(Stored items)
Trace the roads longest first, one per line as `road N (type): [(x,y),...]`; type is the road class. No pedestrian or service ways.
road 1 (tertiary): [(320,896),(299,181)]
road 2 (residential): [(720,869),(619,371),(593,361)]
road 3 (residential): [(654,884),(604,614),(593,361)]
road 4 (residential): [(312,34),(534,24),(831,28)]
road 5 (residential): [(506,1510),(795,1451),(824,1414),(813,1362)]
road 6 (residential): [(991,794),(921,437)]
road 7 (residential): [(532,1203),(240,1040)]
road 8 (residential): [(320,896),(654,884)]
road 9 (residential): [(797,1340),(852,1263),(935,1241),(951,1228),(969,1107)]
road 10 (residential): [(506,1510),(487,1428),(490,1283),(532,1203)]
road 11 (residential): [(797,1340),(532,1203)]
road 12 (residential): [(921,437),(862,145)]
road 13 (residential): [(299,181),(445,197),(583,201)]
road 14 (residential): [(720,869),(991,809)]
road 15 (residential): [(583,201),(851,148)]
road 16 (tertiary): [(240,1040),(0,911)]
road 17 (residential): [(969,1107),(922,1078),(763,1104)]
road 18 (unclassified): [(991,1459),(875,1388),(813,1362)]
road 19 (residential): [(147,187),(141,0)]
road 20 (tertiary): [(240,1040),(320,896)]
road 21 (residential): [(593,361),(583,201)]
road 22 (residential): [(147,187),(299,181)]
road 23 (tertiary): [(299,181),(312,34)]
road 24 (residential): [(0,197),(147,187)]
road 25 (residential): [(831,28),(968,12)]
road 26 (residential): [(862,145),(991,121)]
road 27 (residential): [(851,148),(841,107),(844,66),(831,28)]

▸ **How to complete this task**
Copy out the full set of records precisely, leaving nothing out.

▸ **Result below**
Trace the roads longest first, one per line as `road N (type): [(x,y),...]`; type is the road class. No pedestrian or service ways.
road 1 (tertiary): [(320,896),(299,181)]
road 2 (residential): [(720,869),(619,371),(593,361)]
road 3 (residential): [(654,884),(604,614),(593,361)]
road 4 (residential): [(312,34),(534,24),(831,28)]
road 5 (residential): [(506,1510),(795,1451),(824,1414),(813,1362)]
road 6 (residential): [(991,794),(921,437)]
road 7 (residential): [(532,1203),(240,1040)]
road 8 (residential): [(320,896),(654,884)]
road 9 (residential): [(797,1340),(852,1263),(935,1241),(951,1228),(969,1107)]
road 10 (residential): [(506,1510),(487,1428),(490,1283),(532,1203)]
road 11 (residential): [(797,1340),(532,1203)]
road 12 (residential): [(921,437),(862,145)]
road 13 (residential): [(299,181),(445,197),(583,201)]
road 14 (residential): [(720,869),(991,809)]
road 15 (residential): [(583,201),(851,148)]
road 16 (tertiary): [(240,1040),(0,911)]
road 17 (residential): [(969,1107),(922,1078),(763,1104)]
road 18 (unclassified): [(991,1459),(875,1388),(813,1362)]
road 19 (residential): [(147,187),(141,0)]
road 20 (tertiary): [(240,1040),(320,896)]
road 21 (residential): [(593,361),(583,201)]
road 22 (residential): [(147,187),(299,181)]
road 23 (tertiary): [(299,181),(312,34)]
road 24 (residential): [(0,197),(147,187)]
road 25 (residential): [(831,28),(968,12)]
road 26 (residential): [(862,145),(991,121)]
road 27 (residential): [(851,148),(841,107),(844,66),(831,28)]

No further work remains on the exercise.